**TASK OBJECTIVE:**
A word-for-word copy of the listing is required, and it must contain no pictures.

**INPUT FOR THIS TASK:**
* * *
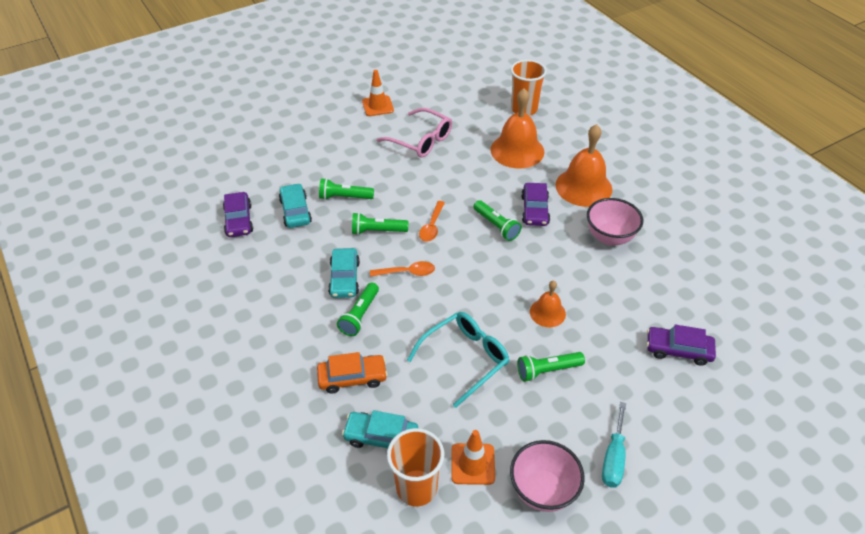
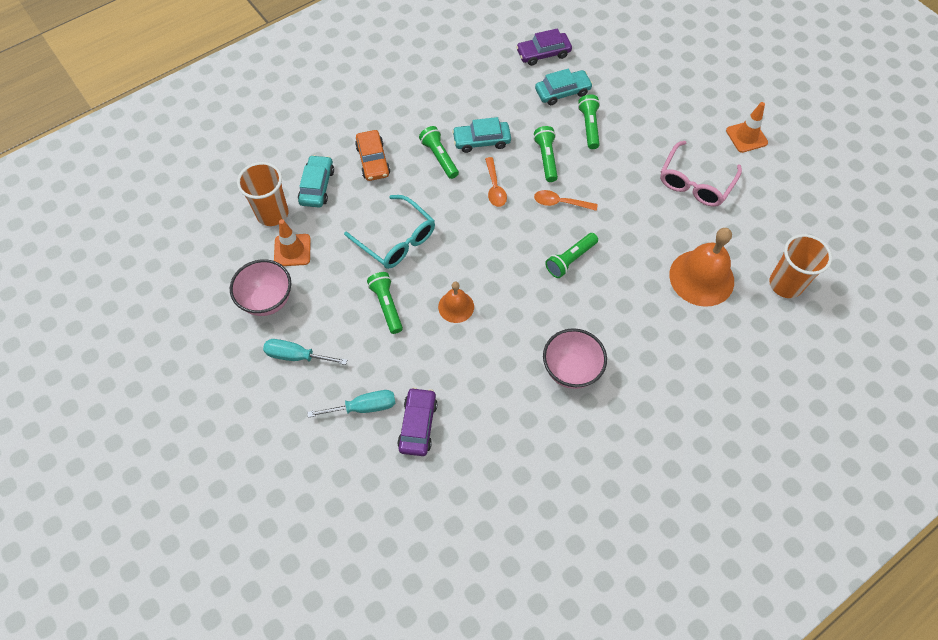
camera: 85 degrees right, 15 degrees up
(360, 315) = (439, 157): green flashlight -> green flashlight turned 45 degrees clockwise
(535, 210) = (602, 296): purple car -> none
(583, 187) = (651, 347): orange bell -> none
(666, 394) = (364, 407): none -> turquoise screwdriver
* * *
**THE COMPLETED TASK:**
camera: 85 degrees right, 15 degrees up
(360, 315) = (439, 157): green flashlight -> green flashlight turned 45 degrees clockwise
(535, 210) = (602, 296): purple car -> none
(583, 187) = (651, 347): orange bell -> none
(666, 394) = (364, 407): none -> turquoise screwdriver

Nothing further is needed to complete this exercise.